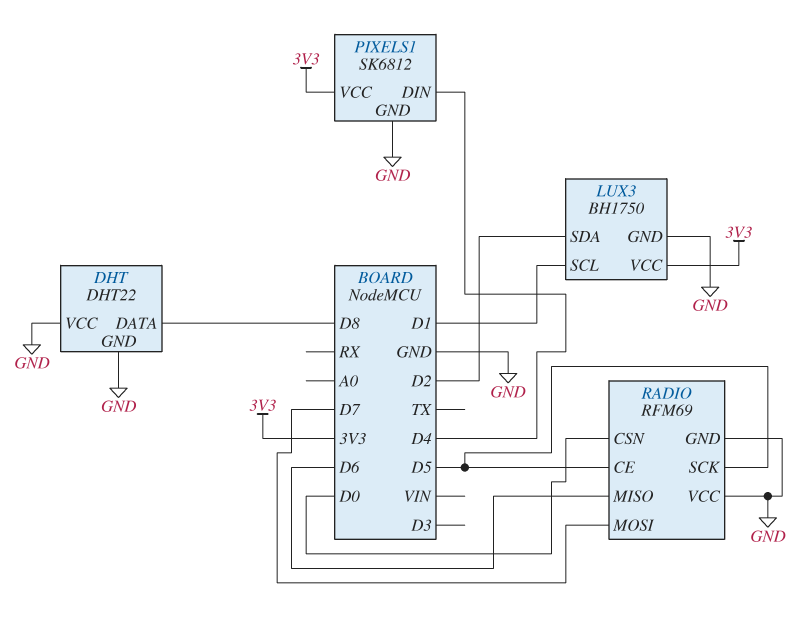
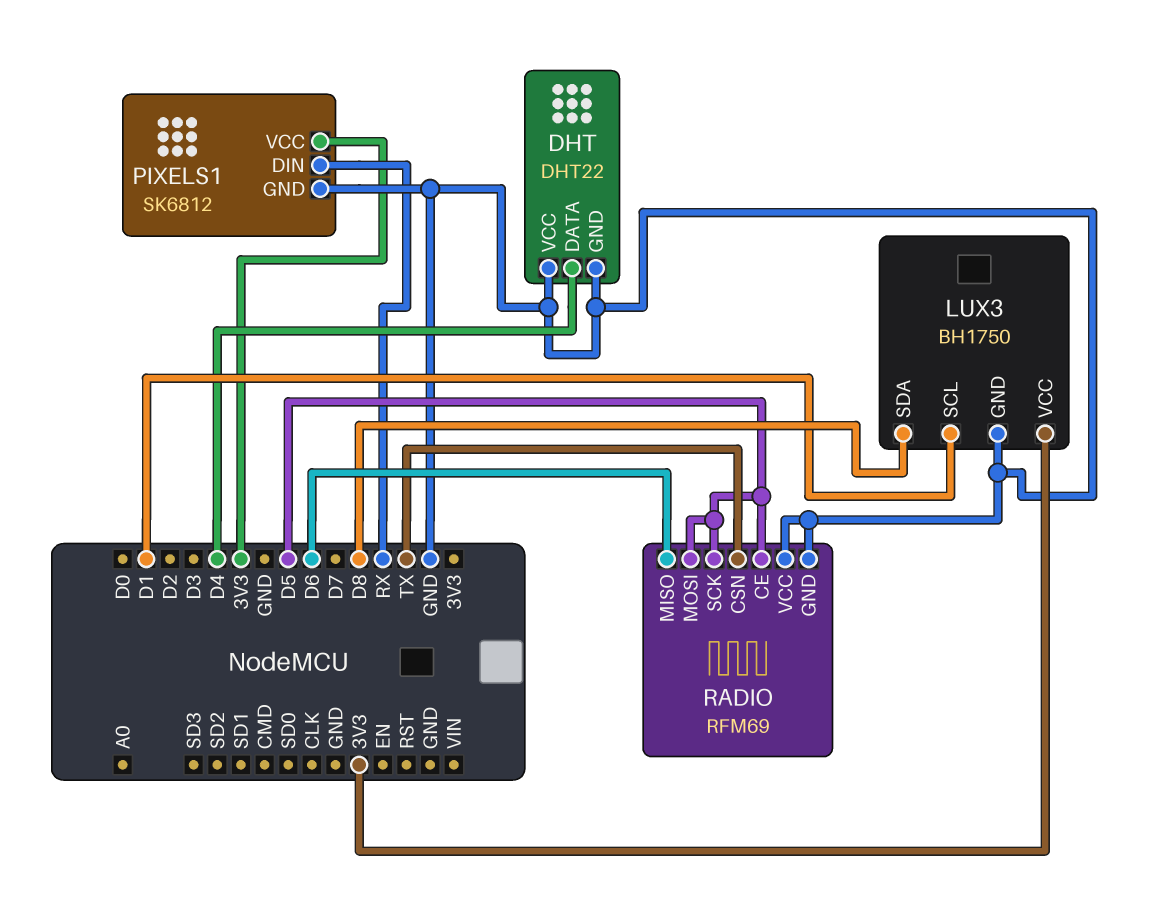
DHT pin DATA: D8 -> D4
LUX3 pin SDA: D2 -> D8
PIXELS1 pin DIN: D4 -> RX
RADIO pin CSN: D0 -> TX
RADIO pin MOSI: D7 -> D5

==

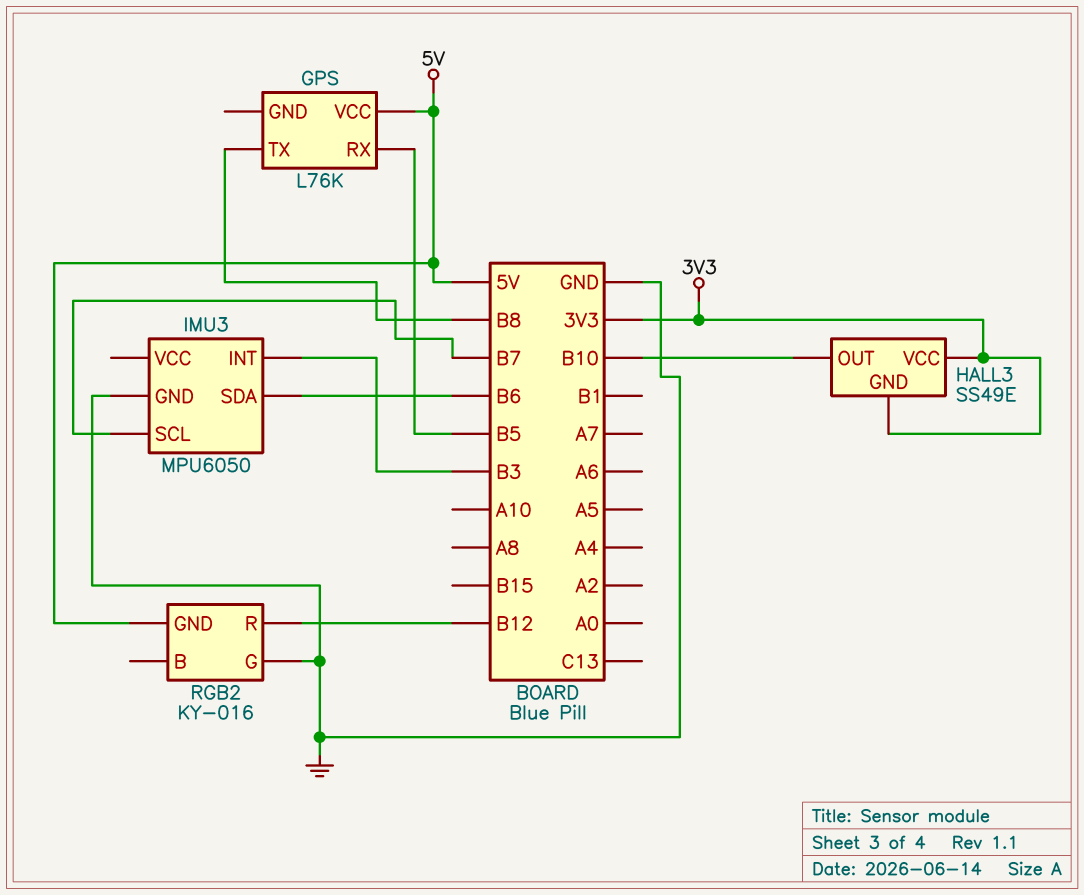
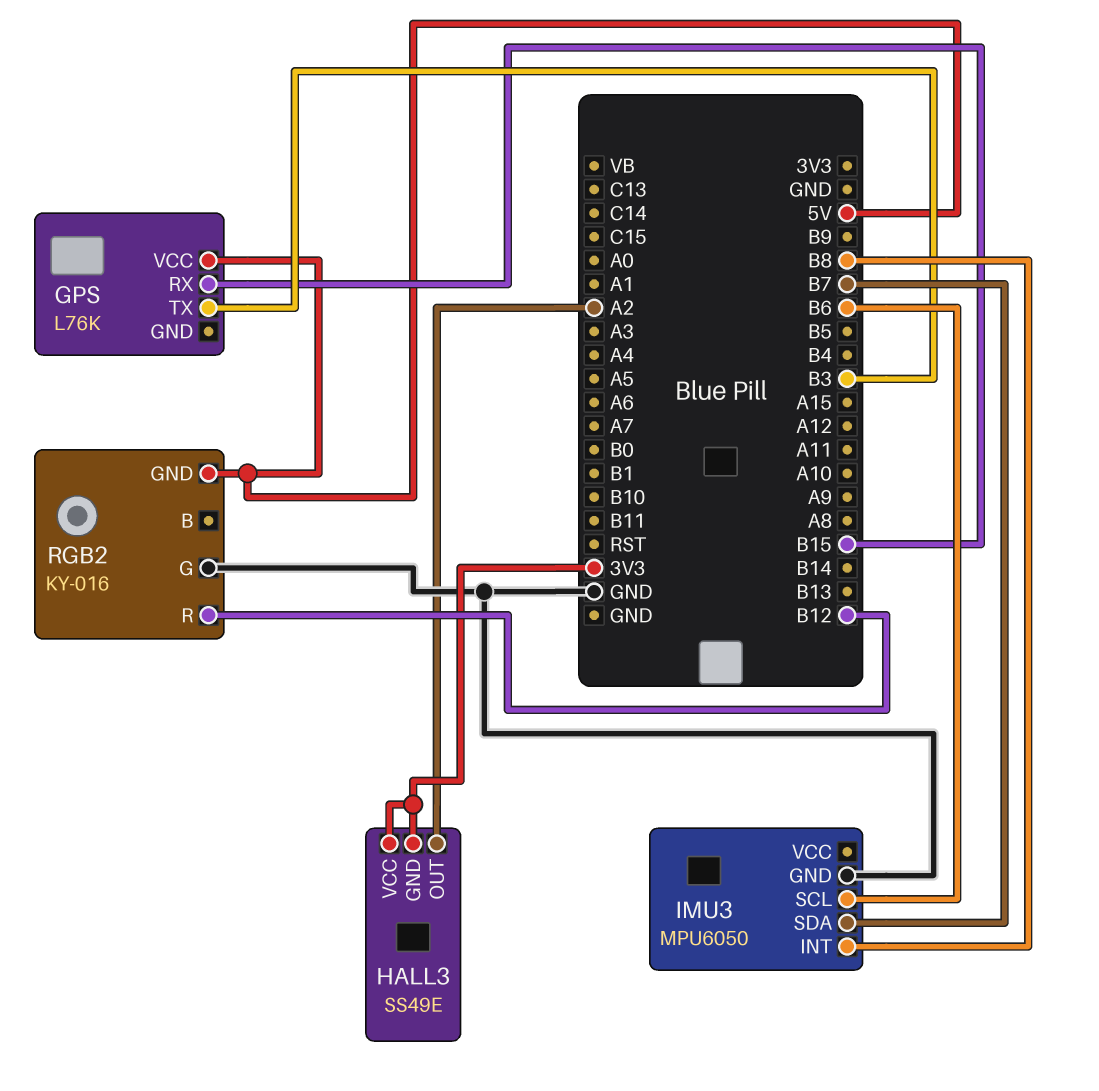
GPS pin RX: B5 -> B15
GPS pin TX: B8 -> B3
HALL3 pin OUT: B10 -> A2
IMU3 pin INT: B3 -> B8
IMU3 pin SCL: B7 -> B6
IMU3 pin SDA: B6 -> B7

- [Directions] From the data above, return every line from the line that has "HALL3 pin OUT: B10 -> A2" up to and including the line that has "IMU3 pin SDA: B6 -> B7", exactly.

- [Expected answer]
HALL3 pin OUT: B10 -> A2
IMU3 pin INT: B3 -> B8
IMU3 pin SCL: B7 -> B6
IMU3 pin SDA: B6 -> B7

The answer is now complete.